» How to complete this task: In the records below, find the line with "none -> white slope F10:G11 level 1 top 10" and repeat exactly every line from it through the line with "none -> white plate A5 level 2". Pictures stay out.
^^^^
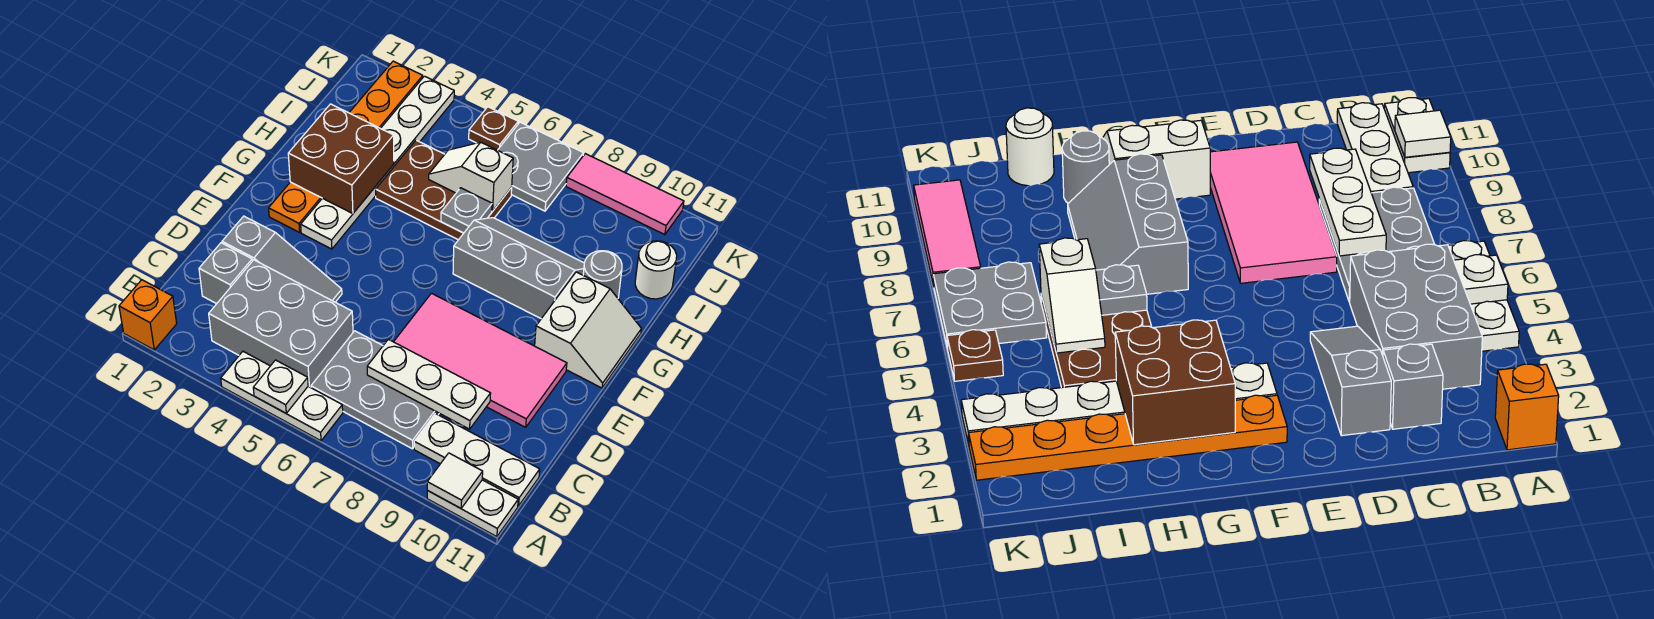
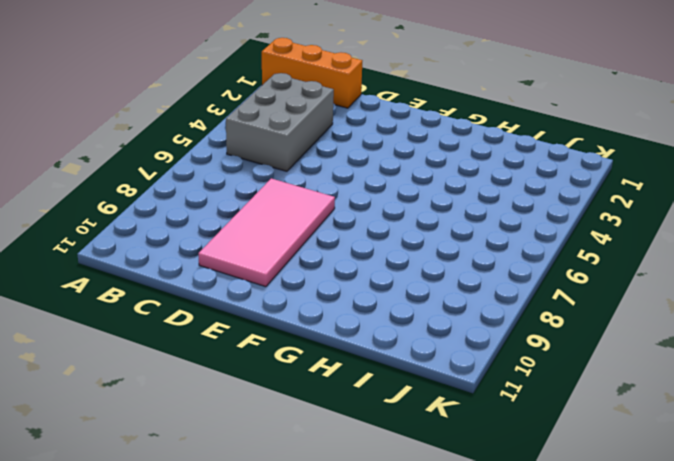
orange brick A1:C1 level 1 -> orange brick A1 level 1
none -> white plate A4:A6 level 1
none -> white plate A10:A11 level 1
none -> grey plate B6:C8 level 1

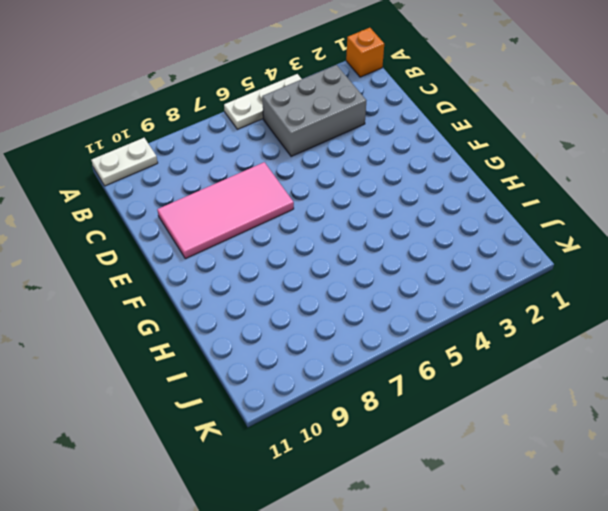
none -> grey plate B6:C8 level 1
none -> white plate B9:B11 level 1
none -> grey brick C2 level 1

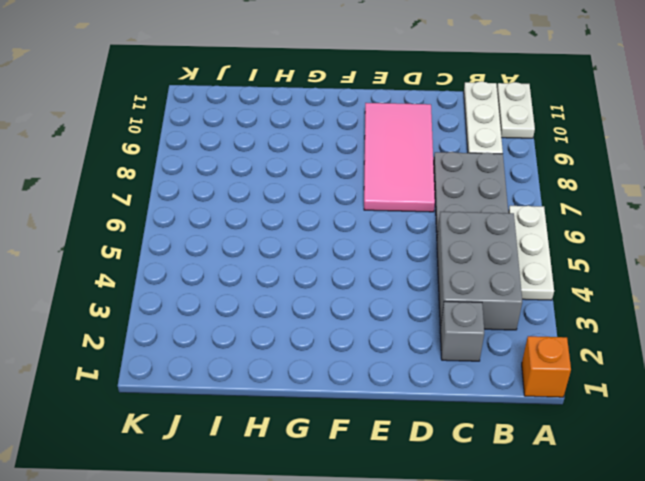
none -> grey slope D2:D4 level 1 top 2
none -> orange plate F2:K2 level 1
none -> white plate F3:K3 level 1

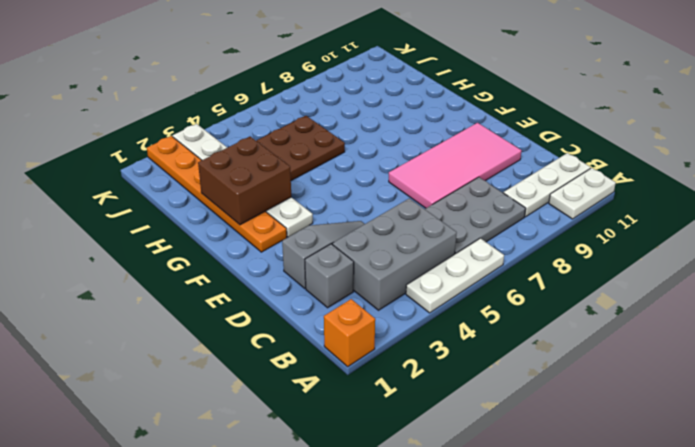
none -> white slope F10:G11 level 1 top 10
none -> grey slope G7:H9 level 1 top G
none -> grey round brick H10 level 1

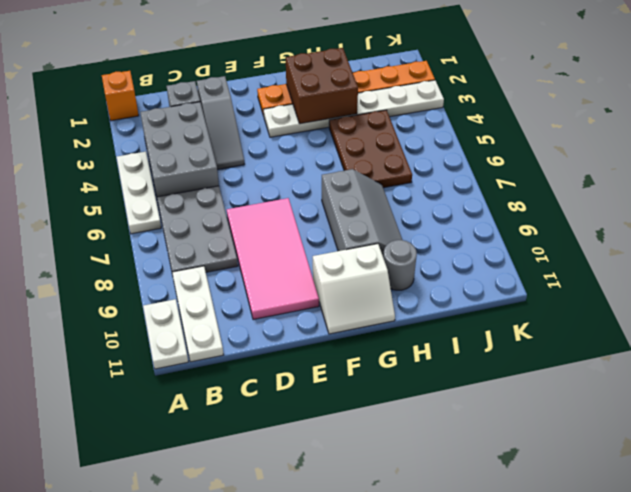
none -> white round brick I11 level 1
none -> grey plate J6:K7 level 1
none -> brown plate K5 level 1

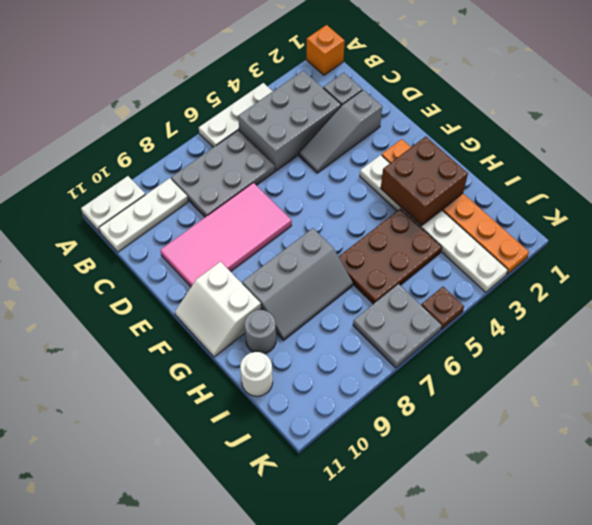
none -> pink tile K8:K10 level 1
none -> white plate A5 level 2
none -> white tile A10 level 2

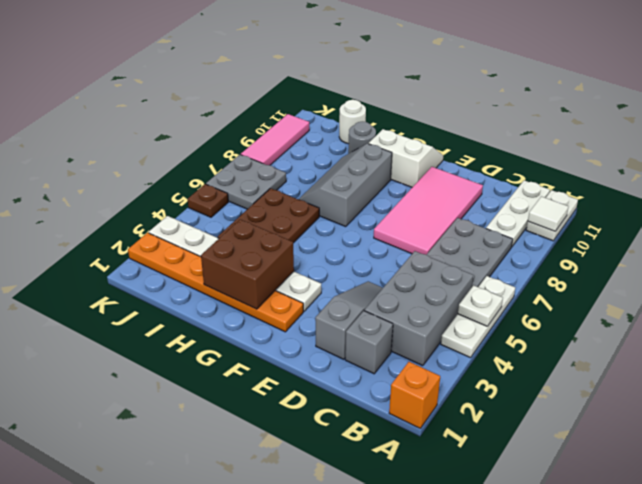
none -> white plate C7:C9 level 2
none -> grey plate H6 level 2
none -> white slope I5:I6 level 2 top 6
^^^^
» Written solution:
none -> white slope F10:G11 level 1 top 10
none -> grey slope G7:H9 level 1 top G
none -> grey round brick H10 level 1

none -> white round brick I11 level 1
none -> grey plate J6:K7 level 1
none -> brown plate K5 level 1

none -> pink tile K8:K10 level 1
none -> white plate A5 level 2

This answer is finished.